*DATA BELOW:*
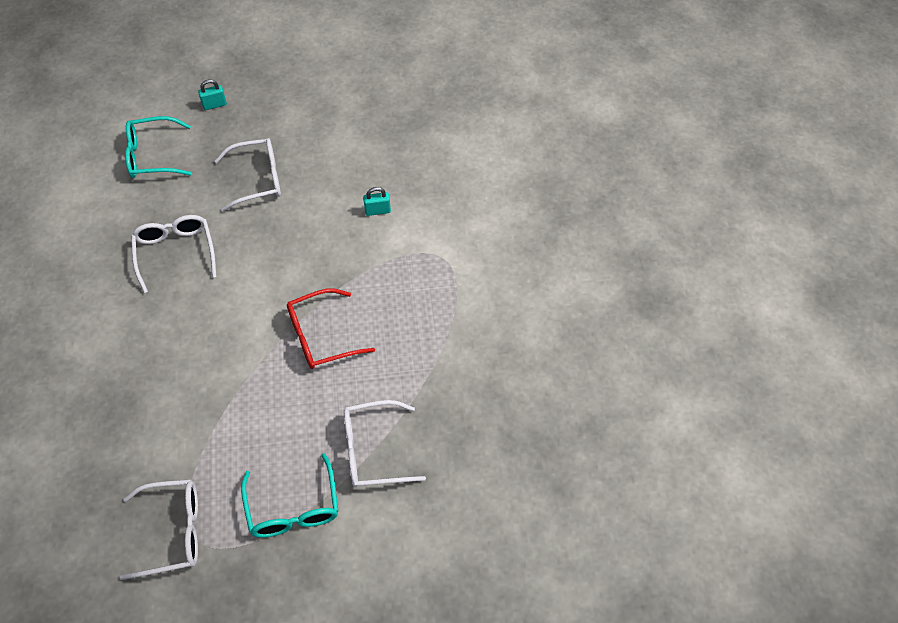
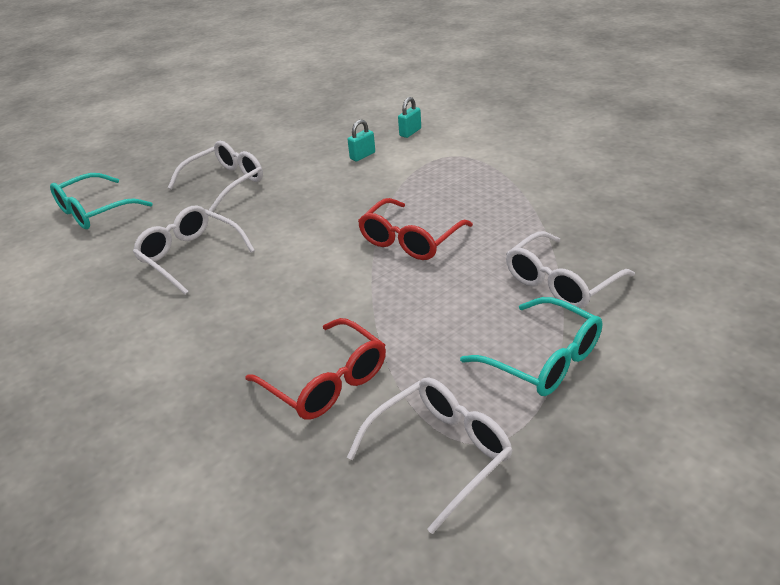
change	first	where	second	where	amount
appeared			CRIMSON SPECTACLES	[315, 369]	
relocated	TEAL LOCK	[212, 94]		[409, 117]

*EXERCISE REQUIREMENTS:*
Copy out all the data exactly. The images should not appear in the copy.

*OUTPUT BELOW:*
change	first	where	second	where	amount
appeared			CRIMSON SPECTACLES	[315, 369]	
relocated	TEAL LOCK	[212, 94]		[409, 117]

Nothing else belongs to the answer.